* [Assigned task]: Please reproduce the listing in its entirety, exactly as shown.

------------------------------

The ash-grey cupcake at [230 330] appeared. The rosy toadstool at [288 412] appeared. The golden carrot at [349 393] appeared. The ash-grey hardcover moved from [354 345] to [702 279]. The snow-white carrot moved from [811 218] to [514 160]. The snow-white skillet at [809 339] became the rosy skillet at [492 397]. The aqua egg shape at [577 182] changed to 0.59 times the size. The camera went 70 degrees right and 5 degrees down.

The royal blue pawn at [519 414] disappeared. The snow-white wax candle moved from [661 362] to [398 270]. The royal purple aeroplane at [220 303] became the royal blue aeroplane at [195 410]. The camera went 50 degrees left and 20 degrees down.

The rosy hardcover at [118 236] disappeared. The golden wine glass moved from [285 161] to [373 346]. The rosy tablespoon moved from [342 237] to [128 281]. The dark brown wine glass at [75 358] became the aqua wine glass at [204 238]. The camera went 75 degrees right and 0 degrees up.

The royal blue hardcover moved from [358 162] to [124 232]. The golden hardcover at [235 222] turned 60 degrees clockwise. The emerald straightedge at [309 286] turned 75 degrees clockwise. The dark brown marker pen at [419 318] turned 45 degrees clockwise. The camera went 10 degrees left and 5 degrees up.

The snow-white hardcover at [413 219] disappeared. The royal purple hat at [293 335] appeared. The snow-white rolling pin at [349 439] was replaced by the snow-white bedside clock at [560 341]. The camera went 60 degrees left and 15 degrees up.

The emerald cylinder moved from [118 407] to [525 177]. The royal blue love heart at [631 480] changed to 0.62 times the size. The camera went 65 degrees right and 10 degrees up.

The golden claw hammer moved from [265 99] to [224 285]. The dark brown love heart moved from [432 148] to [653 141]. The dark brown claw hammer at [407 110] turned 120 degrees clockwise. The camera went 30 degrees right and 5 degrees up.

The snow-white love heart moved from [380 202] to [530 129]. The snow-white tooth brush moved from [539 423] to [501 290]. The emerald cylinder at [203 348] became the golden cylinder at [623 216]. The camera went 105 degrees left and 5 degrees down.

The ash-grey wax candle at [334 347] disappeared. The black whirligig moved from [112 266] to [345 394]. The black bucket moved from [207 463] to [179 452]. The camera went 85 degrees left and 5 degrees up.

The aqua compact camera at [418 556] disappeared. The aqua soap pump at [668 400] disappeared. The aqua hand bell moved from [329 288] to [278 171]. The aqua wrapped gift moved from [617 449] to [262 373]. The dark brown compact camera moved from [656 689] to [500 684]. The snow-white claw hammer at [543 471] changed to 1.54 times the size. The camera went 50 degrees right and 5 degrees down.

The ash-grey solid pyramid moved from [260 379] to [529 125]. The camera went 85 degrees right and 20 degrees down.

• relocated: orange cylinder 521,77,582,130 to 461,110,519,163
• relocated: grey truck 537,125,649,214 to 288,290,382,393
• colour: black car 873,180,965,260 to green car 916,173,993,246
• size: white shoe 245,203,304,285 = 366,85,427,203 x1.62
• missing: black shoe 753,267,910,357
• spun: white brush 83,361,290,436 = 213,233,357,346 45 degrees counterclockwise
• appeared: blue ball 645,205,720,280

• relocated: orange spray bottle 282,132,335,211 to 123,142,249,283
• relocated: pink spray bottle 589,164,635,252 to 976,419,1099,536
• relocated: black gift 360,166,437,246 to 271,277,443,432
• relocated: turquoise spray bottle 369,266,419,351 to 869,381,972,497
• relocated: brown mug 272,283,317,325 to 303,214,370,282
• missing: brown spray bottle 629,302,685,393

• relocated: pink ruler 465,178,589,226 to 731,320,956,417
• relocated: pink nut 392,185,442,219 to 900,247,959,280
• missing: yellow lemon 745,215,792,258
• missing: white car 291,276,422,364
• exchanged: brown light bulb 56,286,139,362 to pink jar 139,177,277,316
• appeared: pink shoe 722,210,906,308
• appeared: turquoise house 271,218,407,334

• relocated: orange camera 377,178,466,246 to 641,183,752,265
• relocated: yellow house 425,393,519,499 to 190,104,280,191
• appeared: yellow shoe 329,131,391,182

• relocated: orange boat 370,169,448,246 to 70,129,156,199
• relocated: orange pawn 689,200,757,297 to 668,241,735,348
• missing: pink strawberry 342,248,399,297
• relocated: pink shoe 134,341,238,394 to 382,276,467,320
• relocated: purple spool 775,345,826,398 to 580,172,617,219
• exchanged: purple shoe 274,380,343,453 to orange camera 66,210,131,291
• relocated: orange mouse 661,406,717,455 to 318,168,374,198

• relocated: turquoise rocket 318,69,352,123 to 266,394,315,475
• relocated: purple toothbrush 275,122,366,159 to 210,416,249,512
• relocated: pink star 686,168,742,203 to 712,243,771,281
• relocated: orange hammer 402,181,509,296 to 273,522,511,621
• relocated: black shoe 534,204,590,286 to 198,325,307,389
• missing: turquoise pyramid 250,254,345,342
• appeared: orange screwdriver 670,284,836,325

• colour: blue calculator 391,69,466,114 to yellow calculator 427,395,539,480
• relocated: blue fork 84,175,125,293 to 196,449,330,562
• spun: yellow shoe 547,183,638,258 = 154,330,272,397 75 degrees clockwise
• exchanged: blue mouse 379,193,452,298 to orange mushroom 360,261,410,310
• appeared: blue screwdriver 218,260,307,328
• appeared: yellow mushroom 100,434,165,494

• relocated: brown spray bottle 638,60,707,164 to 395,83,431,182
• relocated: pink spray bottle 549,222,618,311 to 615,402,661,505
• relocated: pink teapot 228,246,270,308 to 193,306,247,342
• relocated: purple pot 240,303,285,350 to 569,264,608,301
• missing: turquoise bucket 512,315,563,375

------------------------------

* [Answer to this exercise]:
The ash-grey cupcake at [230 330] appeared. The rosy toadstool at [288 412] appeared. The golden carrot at [349 393] appeared. The ash-grey hardcover moved from [354 345] to [702 279]. The snow-white carrot moved from [811 218] to [514 160]. The snow-white skillet at [809 339] became the rosy skillet at [492 397]. The aqua egg shape at [577 182] changed to 0.59 times the size. The camera went 70 degrees right and 5 degrees down.

The royal blue pawn at [519 414] disappeared. The snow-white wax candle moved from [661 362] to [398 270]. The royal purple aeroplane at [220 303] became the royal blue aeroplane at [195 410]. The camera went 50 degrees left and 20 degrees down.

The rosy hardcover at [118 236] disappeared. The golden wine glass moved from [285 161] to [373 346]. The rosy tablespoon moved from [342 237] to [128 281]. The dark brown wine glass at [75 358] became the aqua wine glass at [204 238]. The camera went 75 degrees right and 0 degrees up.

The royal blue hardcover moved from [358 162] to [124 232]. The golden hardcover at [235 222] turned 60 degrees clockwise. The emerald straightedge at [309 286] turned 75 degrees clockwise. The dark brown marker pen at [419 318] turned 45 degrees clockwise. The camera went 10 degrees left and 5 degrees up.

The snow-white hardcover at [413 219] disappeared. The royal purple hat at [293 335] appeared. The snow-white rolling pin at [349 439] was replaced by the snow-white bedside clock at [560 341]. The camera went 60 degrees left and 15 degrees up.

The emerald cylinder moved from [118 407] to [525 177]. The royal blue love heart at [631 480] changed to 0.62 times the size. The camera went 65 degrees right and 10 degrees up.

The golden claw hammer moved from [265 99] to [224 285]. The dark brown love heart moved from [432 148] to [653 141]. The dark brown claw hammer at [407 110] turned 120 degrees clockwise. The camera went 30 degrees right and 5 degrees up.

The snow-white love heart moved from [380 202] to [530 129]. The snow-white tooth brush moved from [539 423] to [501 290]. The emerald cylinder at [203 348] became the golden cylinder at [623 216]. The camera went 105 degrees left and 5 degrees down.

The ash-grey wax candle at [334 347] disappeared. The black whirligig moved from [112 266] to [345 394]. The black bucket moved from [207 463] to [179 452]. The camera went 85 degrees left and 5 degrees up.

The aqua compact camera at [418 556] disappeared. The aqua soap pump at [668 400] disappeared. The aqua hand bell moved from [329 288] to [278 171]. The aqua wrapped gift moved from [617 449] to [262 373]. The dark brown compact camera moved from [656 689] to [500 684]. The snow-white claw hammer at [543 471] changed to 1.54 times the size. The camera went 50 degrees right and 5 degrees down.

The ash-grey solid pyramid moved from [260 379] to [529 125]. The camera went 85 degrees right and 20 degrees down.

• relocated: orange cylinder 521,77,582,130 to 461,110,519,163
• relocated: grey truck 537,125,649,214 to 288,290,382,393
• colour: black car 873,180,965,260 to green car 916,173,993,246
• size: white shoe 245,203,304,285 = 366,85,427,203 x1.62
• missing: black shoe 753,267,910,357
• spun: white brush 83,361,290,436 = 213,233,357,346 45 degrees counterclockwise
• appeared: blue ball 645,205,720,280

• relocated: orange spray bottle 282,132,335,211 to 123,142,249,283
• relocated: pink spray bottle 589,164,635,252 to 976,419,1099,536
• relocated: black gift 360,166,437,246 to 271,277,443,432
• relocated: turquoise spray bottle 369,266,419,351 to 869,381,972,497
• relocated: brown mug 272,283,317,325 to 303,214,370,282
• missing: brown spray bottle 629,302,685,393

• relocated: pink ruler 465,178,589,226 to 731,320,956,417
• relocated: pink nut 392,185,442,219 to 900,247,959,280
• missing: yellow lemon 745,215,792,258
• missing: white car 291,276,422,364
• exchanged: brown light bulb 56,286,139,362 to pink jar 139,177,277,316
• appeared: pink shoe 722,210,906,308
• appeared: turquoise house 271,218,407,334

• relocated: orange camera 377,178,466,246 to 641,183,752,265
• relocated: yellow house 425,393,519,499 to 190,104,280,191
• appeared: yellow shoe 329,131,391,182

• relocated: orange boat 370,169,448,246 to 70,129,156,199
• relocated: orange pawn 689,200,757,297 to 668,241,735,348
• missing: pink strawberry 342,248,399,297
• relocated: pink shoe 134,341,238,394 to 382,276,467,320
• relocated: purple spool 775,345,826,398 to 580,172,617,219
• exchanged: purple shoe 274,380,343,453 to orange camera 66,210,131,291
• relocated: orange mouse 661,406,717,455 to 318,168,374,198

• relocated: turquoise rocket 318,69,352,123 to 266,394,315,475
• relocated: purple toothbrush 275,122,366,159 to 210,416,249,512
• relocated: pink star 686,168,742,203 to 712,243,771,281
• relocated: orange hammer 402,181,509,296 to 273,522,511,621
• relocated: black shoe 534,204,590,286 to 198,325,307,389
• missing: turquoise pyramid 250,254,345,342
• appeared: orange screwdriver 670,284,836,325

• colour: blue calculator 391,69,466,114 to yellow calculator 427,395,539,480
• relocated: blue fork 84,175,125,293 to 196,449,330,562
• spun: yellow shoe 547,183,638,258 = 154,330,272,397 75 degrees clockwise
• exchanged: blue mouse 379,193,452,298 to orange mushroom 360,261,410,310
• appeared: blue screwdriver 218,260,307,328
• appeared: yellow mushroom 100,434,165,494

• relocated: brown spray bottle 638,60,707,164 to 395,83,431,182
• relocated: pink spray bottle 549,222,618,311 to 615,402,661,505
• relocated: pink teapot 228,246,270,308 to 193,306,247,342
• relocated: purple pot 240,303,285,350 to 569,264,608,301
• missing: turquoise bucket 512,315,563,375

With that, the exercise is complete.